- Prompt -
Output everything in the data exactly, leaving the pictures out.

- Material to process -
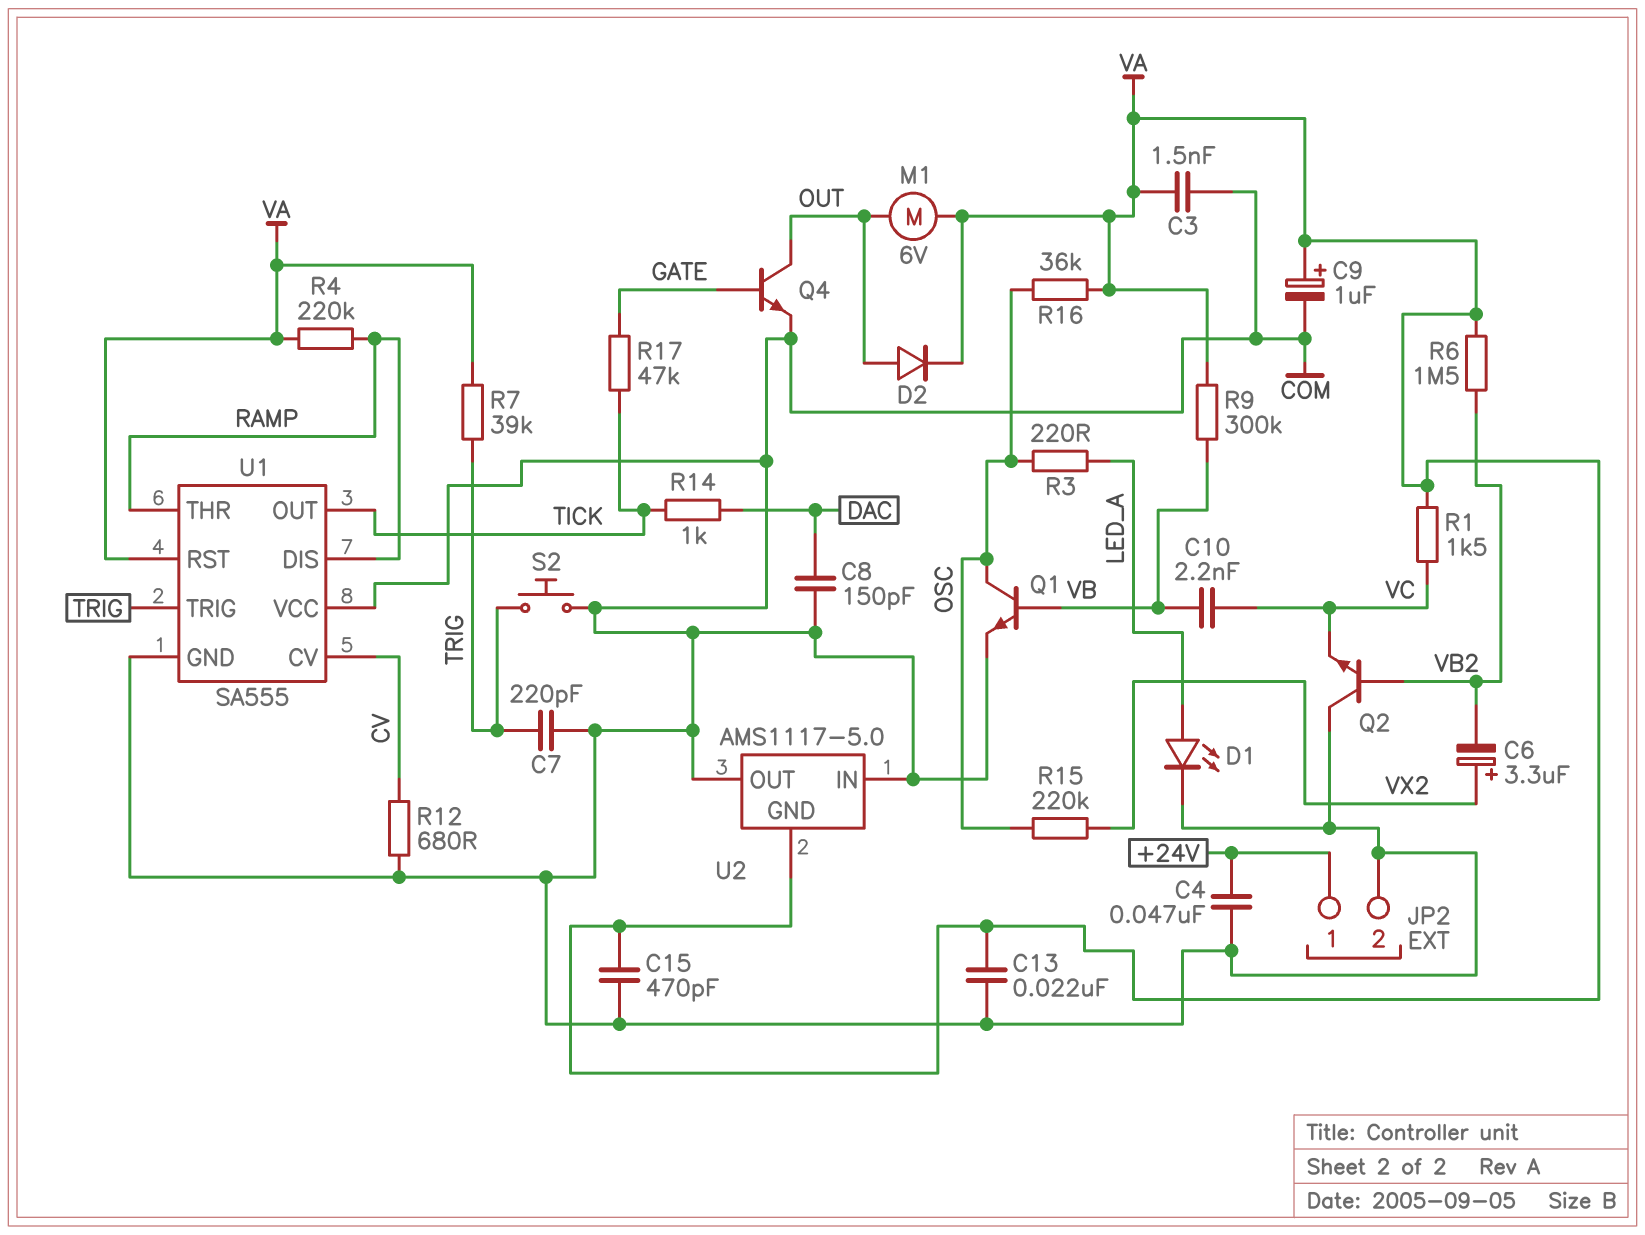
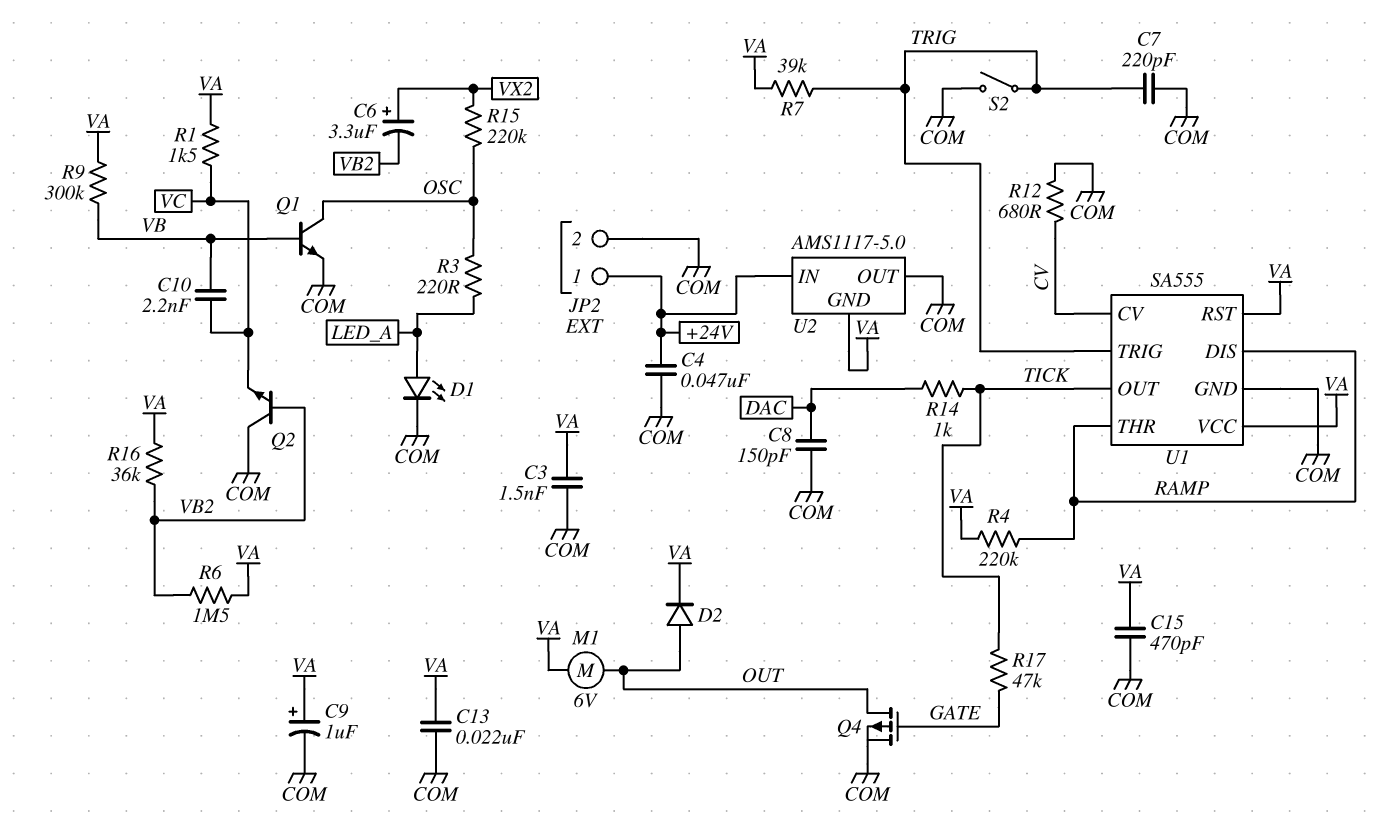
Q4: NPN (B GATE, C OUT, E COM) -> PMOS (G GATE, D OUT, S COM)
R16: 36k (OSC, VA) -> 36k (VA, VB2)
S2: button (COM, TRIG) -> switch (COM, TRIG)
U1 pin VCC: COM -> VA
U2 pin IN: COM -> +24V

- Completed task -
Q4: NPN (B GATE, C OUT, E COM) -> PMOS (G GATE, D OUT, S COM)
R16: 36k (OSC, VA) -> 36k (VA, VB2)
S2: button (COM, TRIG) -> switch (COM, TRIG)
U1 pin VCC: COM -> VA
U2 pin IN: COM -> +24V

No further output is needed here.